◆ What you should do ◆
Write back every record verbatim.

◆ Recorded information ◆
□ □ □ □ □

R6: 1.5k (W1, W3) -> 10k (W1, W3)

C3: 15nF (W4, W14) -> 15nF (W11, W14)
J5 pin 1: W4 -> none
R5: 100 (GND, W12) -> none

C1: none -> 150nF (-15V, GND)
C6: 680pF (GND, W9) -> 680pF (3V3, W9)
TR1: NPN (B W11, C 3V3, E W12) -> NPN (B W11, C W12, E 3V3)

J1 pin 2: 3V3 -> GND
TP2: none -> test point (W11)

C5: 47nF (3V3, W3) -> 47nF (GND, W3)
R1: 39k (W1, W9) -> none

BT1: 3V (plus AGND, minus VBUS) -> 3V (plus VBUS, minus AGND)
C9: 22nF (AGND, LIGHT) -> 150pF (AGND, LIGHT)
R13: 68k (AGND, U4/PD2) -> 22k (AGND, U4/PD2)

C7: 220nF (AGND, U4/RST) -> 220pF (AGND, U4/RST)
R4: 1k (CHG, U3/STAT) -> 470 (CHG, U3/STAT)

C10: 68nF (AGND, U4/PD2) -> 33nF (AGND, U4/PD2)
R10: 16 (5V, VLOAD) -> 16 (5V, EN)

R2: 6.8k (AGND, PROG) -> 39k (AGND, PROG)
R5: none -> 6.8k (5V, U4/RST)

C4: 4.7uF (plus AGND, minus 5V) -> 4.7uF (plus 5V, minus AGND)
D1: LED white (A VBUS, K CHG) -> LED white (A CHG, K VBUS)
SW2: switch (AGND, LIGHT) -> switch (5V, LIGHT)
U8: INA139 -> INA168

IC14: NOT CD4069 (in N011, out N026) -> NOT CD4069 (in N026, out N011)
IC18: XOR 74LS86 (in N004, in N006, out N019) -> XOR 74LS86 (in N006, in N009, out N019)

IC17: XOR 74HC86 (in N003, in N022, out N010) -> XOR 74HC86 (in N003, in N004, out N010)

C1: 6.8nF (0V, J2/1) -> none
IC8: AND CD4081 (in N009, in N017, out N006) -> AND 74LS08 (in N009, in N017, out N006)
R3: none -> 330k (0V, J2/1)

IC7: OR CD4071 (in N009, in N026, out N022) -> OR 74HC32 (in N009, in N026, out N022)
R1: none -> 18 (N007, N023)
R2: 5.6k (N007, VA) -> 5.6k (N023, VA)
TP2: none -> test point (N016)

□ □ □ □ □

◆ Expected output ◆
R6: 1.5k (W1, W3) -> 10k (W1, W3)

C3: 15nF (W4, W14) -> 15nF (W11, W14)
J5 pin 1: W4 -> none
R5: 100 (GND, W12) -> none

C1: none -> 150nF (-15V, GND)
C6: 680pF (GND, W9) -> 680pF (3V3, W9)
TR1: NPN (B W11, C 3V3, E W12) -> NPN (B W11, C W12, E 3V3)

J1 pin 2: 3V3 -> GND
TP2: none -> test point (W11)

C5: 47nF (3V3, W3) -> 47nF (GND, W3)
R1: 39k (W1, W9) -> none

BT1: 3V (plus AGND, minus VBUS) -> 3V (plus VBUS, minus AGND)
C9: 22nF (AGND, LIGHT) -> 150pF (AGND, LIGHT)
R13: 68k (AGND, U4/PD2) -> 22k (AGND, U4/PD2)

C7: 220nF (AGND, U4/RST) -> 220pF (AGND, U4/RST)
R4: 1k (CHG, U3/STAT) -> 470 (CHG, U3/STAT)

C10: 68nF (AGND, U4/PD2) -> 33nF (AGND, U4/PD2)
R10: 16 (5V, VLOAD) -> 16 (5V, EN)

R2: 6.8k (AGND, PROG) -> 39k (AGND, PROG)
R5: none -> 6.8k (5V, U4/RST)

C4: 4.7uF (plus AGND, minus 5V) -> 4.7uF (plus 5V, minus AGND)
D1: LED white (A VBUS, K CHG) -> LED white (A CHG, K VBUS)
SW2: switch (AGND, LIGHT) -> switch (5V, LIGHT)
U8: INA139 -> INA168

IC14: NOT CD4069 (in N011, out N026) -> NOT CD4069 (in N026, out N011)
IC18: XOR 74LS86 (in N004, in N006, out N019) -> XOR 74LS86 (in N006, in N009, out N019)

IC17: XOR 74HC86 (in N003, in N022, out N010) -> XOR 74HC86 (in N003, in N004, out N010)

C1: 6.8nF (0V, J2/1) -> none
IC8: AND CD4081 (in N009, in N017, out N006) -> AND 74LS08 (in N009, in N017, out N006)
R3: none -> 330k (0V, J2/1)

IC7: OR CD4071 (in N009, in N026, out N022) -> OR 74HC32 (in N009, in N026, out N022)
R1: none -> 18 (N007, N023)
R2: 5.6k (N007, VA) -> 5.6k (N023, VA)
TP2: none -> test point (N016)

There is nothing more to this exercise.